### What you should do
Every line of the data below is to be given again as it appears, with the images removed.

### Information shown

== Segment start ==

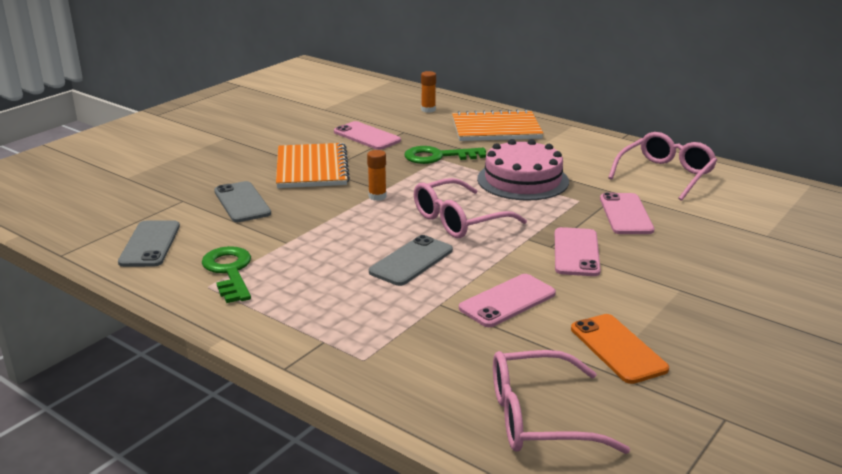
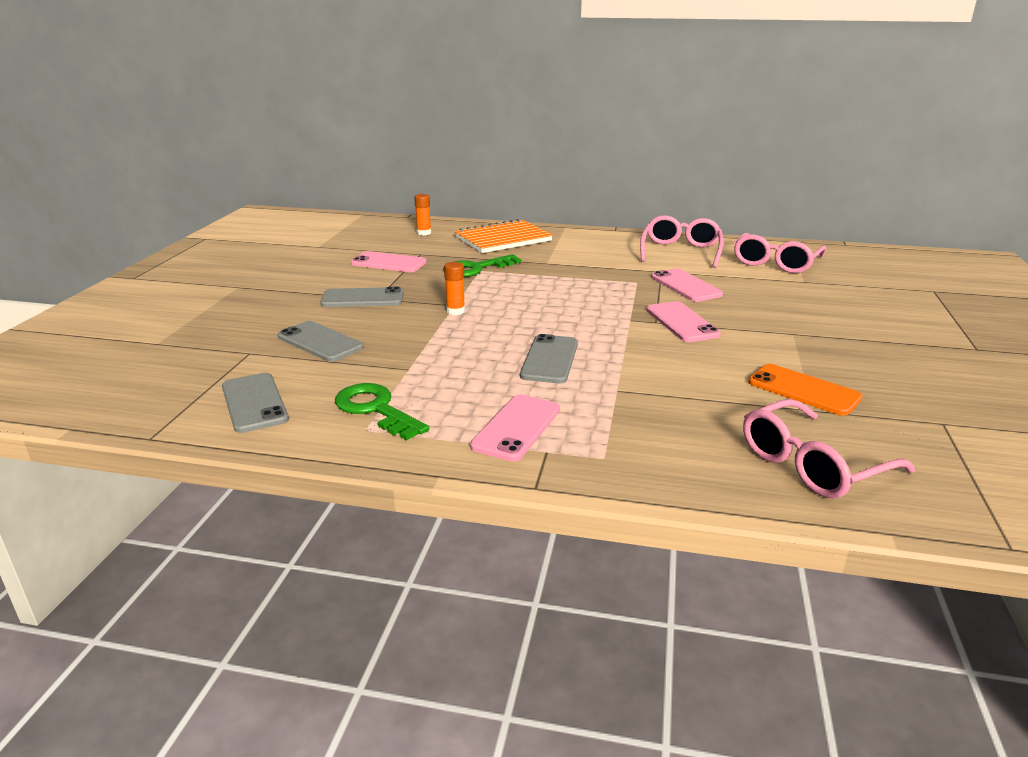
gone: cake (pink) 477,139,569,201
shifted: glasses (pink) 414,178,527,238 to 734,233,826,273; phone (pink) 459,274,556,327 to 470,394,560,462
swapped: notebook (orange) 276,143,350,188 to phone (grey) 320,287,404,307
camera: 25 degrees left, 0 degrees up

== Segment end ==

### Exercise result
gone: cake (pink) 477,139,569,201
shifted: glasses (pink) 414,178,527,238 to 734,233,826,273; phone (pink) 459,274,556,327 to 470,394,560,462
swapped: notebook (orange) 276,143,350,188 to phone (grey) 320,287,404,307
camera: 25 degrees left, 0 degrees up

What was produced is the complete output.